Every line from the top of the records through the one bearing "orange car: [224,159,304,232]" is to be reproduced exactly, and pictures are to be left out.

Extracted records:
----
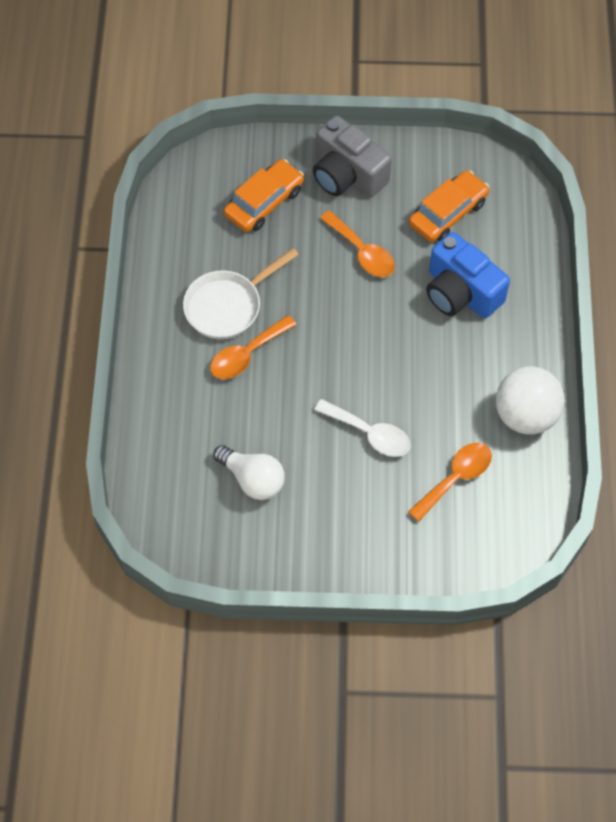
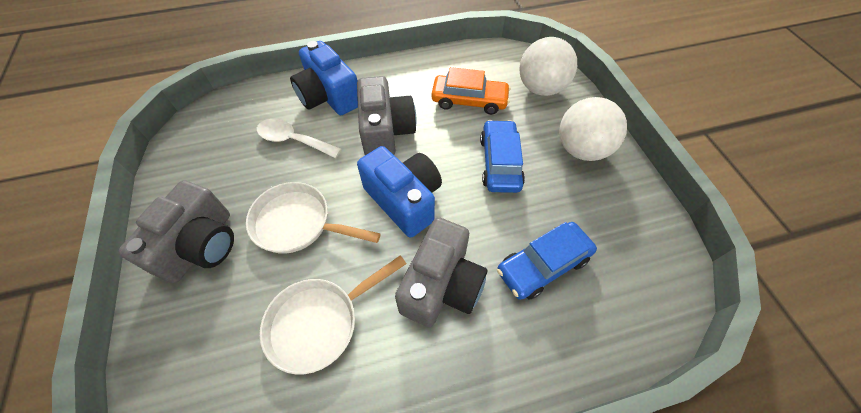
blue camera: [426,232,510,318] = 1 -> [290,41,358,115] [357,146,442,238] = 2
blue car: none = 0 -> [480,120,525,193] [497,222,597,300] = 2
grey camera: [313,116,392,198] = 1 -> [118,180,234,283] [357,76,416,155] [395,217,487,327] = 3
orange car: [224,159,304,232] [409,170,489,242] = 2 -> [431,67,511,115] = 1
orange spoon: [210,315,297,379] [320,211,395,277] [408,442,492,522] = 3 -> none = 0
white ball: [496,366,565,434] = 1 -> [519,37,577,96] [559,97,627,161] = 2
white light bulb: [213,445,285,500] = 1 -> none = 0
white pan: [183,248,299,340] = 1 -> [246,182,381,254] [260,255,406,374] = 2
----
Task solution:
blue camera: [426,232,510,318] = 1 -> [290,41,358,115] [357,146,442,238] = 2
blue car: none = 0 -> [480,120,525,193] [497,222,597,300] = 2
grey camera: [313,116,392,198] = 1 -> [118,180,234,283] [357,76,416,155] [395,217,487,327] = 3
orange car: [224,159,304,232] [409,170,489,242] = 2 -> [431,67,511,115] = 1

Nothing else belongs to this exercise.